Questions about scene geometry
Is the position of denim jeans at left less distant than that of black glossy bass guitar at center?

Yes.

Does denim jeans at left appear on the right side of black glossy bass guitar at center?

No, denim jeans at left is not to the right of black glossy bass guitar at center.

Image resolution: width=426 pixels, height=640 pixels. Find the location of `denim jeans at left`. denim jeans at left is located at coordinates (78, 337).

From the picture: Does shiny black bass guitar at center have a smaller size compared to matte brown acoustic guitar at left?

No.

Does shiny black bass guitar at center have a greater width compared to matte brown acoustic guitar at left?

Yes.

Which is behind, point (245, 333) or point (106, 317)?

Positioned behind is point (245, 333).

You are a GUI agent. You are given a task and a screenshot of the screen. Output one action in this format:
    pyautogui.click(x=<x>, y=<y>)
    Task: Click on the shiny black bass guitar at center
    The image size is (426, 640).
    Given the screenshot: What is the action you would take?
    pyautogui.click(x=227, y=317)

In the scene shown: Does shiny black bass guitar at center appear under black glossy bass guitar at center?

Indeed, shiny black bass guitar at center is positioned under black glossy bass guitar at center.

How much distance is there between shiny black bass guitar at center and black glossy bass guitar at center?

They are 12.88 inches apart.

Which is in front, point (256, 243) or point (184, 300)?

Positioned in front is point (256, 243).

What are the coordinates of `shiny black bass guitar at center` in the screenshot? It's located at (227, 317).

• **Task prompt**:
Rewrite all of the data above, changing every "denim jeans" to "blue jeans" and leaving everything else as it is.

• **Full output**:
Is the position of blue jeans at left less distant than that of black glossy bass guitar at center?

Yes.

Does blue jeans at left appear on the right side of black glossy bass guitar at center?

No, blue jeans at left is not to the right of black glossy bass guitar at center.

Image resolution: width=426 pixels, height=640 pixels. Find the location of `blue jeans at left`. blue jeans at left is located at coordinates (78, 337).

From the picture: Does shiny black bass guitar at center have a smaller size compared to matte brown acoustic guitar at left?

No.

Does shiny black bass guitar at center have a greater width compared to matte brown acoustic guitar at left?

Yes.

Which is behind, point (245, 333) or point (106, 317)?

Positioned behind is point (245, 333).

You are a GUI agent. You are given a task and a screenshot of the screen. Output one action in this format:
    pyautogui.click(x=<x>, y=<y>)
    Task: Click on the shiny black bass guitar at center
    The image size is (426, 640).
    Given the screenshot: What is the action you would take?
    pyautogui.click(x=227, y=317)

In the scene shown: Does shiny black bass guitar at center appear under black glossy bass guitar at center?

Indeed, shiny black bass guitar at center is positioned under black glossy bass guitar at center.

How much distance is there between shiny black bass guitar at center and black glossy bass guitar at center?

They are 12.88 inches apart.

Which is in front, point (256, 243) or point (184, 300)?

Positioned in front is point (256, 243).

What are the coordinates of `shiny black bass guitar at center` in the screenshot? It's located at (227, 317).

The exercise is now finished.